YOUR ASSIGNMENT:
Would you please return the lines of the entries below starting at the line that has "JP1 pin 1: N7 -> AGND" and ending at the line that has "R201: none -> 1k (DGND, n8)", both included, exactly as they are?
DATA FOR REVIEW below:
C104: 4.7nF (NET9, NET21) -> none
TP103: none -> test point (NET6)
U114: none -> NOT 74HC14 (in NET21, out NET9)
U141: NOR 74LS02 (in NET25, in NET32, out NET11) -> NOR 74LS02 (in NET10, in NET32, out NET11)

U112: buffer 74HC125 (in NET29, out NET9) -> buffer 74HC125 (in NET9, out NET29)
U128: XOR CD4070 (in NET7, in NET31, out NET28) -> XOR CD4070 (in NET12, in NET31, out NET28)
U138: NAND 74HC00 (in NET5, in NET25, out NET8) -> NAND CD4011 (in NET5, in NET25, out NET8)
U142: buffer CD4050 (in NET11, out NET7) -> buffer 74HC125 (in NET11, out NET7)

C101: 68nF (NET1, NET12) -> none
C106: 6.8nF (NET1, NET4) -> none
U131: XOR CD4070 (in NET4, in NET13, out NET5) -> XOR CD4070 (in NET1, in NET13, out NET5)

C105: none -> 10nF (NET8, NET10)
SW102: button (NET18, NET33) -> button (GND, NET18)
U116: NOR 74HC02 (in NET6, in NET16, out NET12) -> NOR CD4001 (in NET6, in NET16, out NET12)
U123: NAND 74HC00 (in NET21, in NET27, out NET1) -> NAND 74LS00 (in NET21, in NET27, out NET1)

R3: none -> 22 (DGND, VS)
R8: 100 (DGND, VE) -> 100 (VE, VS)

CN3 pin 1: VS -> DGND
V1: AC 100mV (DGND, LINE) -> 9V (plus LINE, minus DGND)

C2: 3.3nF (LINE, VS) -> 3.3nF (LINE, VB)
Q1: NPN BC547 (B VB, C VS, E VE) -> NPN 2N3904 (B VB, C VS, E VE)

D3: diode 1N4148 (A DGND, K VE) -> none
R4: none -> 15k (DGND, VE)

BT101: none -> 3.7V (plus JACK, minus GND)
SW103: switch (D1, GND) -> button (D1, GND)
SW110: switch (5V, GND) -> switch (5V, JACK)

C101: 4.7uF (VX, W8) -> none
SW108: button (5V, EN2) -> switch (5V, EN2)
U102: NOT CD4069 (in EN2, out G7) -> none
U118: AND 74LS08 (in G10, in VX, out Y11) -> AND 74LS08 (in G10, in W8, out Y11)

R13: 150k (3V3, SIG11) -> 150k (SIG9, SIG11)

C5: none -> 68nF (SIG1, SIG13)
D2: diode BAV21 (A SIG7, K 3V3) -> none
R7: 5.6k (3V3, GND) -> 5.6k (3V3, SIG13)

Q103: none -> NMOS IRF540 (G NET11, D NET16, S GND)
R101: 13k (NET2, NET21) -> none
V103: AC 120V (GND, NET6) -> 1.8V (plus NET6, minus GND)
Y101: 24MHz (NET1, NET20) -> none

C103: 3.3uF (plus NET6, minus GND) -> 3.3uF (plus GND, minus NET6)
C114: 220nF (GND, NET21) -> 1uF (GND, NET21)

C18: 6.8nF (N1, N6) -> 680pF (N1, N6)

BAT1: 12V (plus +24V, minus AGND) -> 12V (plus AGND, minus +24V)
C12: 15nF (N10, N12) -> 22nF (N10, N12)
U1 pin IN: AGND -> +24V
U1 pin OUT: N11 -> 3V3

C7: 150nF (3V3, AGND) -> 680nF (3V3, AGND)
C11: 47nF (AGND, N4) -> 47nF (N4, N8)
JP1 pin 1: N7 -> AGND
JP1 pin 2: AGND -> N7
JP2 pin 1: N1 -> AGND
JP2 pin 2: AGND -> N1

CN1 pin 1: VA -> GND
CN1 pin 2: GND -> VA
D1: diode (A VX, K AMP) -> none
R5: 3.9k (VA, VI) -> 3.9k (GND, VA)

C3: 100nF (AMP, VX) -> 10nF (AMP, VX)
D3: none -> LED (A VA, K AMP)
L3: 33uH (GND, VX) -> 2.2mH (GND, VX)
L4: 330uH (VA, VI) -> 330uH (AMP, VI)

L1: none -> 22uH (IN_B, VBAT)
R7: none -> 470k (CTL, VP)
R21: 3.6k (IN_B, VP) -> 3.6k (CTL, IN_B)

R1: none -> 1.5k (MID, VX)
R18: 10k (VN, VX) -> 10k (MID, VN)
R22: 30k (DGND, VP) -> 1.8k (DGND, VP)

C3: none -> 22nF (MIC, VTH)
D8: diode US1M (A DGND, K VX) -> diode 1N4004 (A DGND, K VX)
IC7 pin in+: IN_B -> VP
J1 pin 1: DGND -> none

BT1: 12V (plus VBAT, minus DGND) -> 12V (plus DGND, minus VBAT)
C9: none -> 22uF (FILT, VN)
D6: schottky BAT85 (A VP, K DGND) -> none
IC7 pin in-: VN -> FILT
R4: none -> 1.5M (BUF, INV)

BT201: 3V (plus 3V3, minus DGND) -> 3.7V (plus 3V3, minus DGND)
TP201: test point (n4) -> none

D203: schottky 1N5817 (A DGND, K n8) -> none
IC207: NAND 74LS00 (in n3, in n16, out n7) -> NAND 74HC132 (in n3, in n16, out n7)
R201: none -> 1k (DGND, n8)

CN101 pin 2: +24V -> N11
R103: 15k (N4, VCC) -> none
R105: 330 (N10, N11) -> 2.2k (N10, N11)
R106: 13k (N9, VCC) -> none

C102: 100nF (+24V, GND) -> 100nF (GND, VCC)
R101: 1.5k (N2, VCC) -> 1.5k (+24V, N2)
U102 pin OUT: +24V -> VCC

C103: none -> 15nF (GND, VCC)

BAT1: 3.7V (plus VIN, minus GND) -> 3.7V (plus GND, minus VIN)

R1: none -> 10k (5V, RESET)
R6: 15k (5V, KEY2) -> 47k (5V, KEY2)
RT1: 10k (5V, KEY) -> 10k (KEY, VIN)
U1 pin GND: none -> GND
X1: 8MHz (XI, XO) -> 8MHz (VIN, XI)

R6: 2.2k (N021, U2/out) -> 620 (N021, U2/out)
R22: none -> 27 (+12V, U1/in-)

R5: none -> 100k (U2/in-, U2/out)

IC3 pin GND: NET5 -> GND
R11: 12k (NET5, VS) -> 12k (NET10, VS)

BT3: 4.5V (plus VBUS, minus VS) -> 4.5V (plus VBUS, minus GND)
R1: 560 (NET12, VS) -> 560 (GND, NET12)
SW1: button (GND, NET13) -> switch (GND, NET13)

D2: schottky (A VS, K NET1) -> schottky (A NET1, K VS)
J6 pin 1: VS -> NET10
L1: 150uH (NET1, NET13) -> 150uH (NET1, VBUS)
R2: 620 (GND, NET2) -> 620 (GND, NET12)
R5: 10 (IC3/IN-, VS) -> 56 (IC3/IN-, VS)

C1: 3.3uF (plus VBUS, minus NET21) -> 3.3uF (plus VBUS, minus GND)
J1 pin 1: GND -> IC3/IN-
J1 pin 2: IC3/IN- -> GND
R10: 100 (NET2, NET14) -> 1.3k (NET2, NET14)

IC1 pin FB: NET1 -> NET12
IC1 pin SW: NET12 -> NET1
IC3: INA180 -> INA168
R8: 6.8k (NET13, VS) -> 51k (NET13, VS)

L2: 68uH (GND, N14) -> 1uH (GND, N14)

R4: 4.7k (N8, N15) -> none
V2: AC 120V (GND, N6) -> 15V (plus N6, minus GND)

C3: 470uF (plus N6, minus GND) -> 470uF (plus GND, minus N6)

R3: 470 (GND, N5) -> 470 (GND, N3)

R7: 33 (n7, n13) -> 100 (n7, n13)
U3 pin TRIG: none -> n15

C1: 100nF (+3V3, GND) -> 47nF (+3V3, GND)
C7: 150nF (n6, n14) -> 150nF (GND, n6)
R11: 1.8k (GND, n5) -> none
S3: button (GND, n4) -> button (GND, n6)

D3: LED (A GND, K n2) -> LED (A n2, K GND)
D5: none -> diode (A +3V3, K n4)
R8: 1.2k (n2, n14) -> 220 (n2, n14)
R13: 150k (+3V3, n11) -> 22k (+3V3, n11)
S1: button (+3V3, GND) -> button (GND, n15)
End of DATA FOR REVIEW.
THE ANSWER:
JP1 pin 1: N7 -> AGND
JP1 pin 2: AGND -> N7
JP2 pin 1: N1 -> AGND
JP2 pin 2: AGND -> N1

CN1 pin 1: VA -> GND
CN1 pin 2: GND -> VA
D1: diode (A VX, K AMP) -> none
R5: 3.9k (VA, VI) -> 3.9k (GND, VA)

C3: 100nF (AMP, VX) -> 10nF (AMP, VX)
D3: none -> LED (A VA, K AMP)
L3: 33uH (GND, VX) -> 2.2mH (GND, VX)
L4: 330uH (VA, VI) -> 330uH (AMP, VI)

L1: none -> 22uH (IN_B, VBAT)
R7: none -> 470k (CTL, VP)
R21: 3.6k (IN_B, VP) -> 3.6k (CTL, IN_B)

R1: none -> 1.5k (MID, VX)
R18: 10k (VN, VX) -> 10k (MID, VN)
R22: 30k (DGND, VP) -> 1.8k (DGND, VP)

C3: none -> 22nF (MIC, VTH)
D8: diode US1M (A DGND, K VX) -> diode 1N4004 (A DGND, K VX)
IC7 pin in+: IN_B -> VP
J1 pin 1: DGND -> none

BT1: 12V (plus VBAT, minus DGND) -> 12V (plus DGND, minus VBAT)
C9: none -> 22uF (FILT, VN)
D6: schottky BAT85 (A VP, K DGND) -> none
IC7 pin in-: VN -> FILT
R4: none -> 1.5M (BUF, INV)

BT201: 3V (plus 3V3, minus DGND) -> 3.7V (plus 3V3, minus DGND)
TP201: test point (n4) -> none

D203: schottky 1N5817 (A DGND, K n8) -> none
IC207: NAND 74LS00 (in n3, in n16, out n7) -> NAND 74HC132 (in n3, in n16, out n7)
R201: none -> 1k (DGND, n8)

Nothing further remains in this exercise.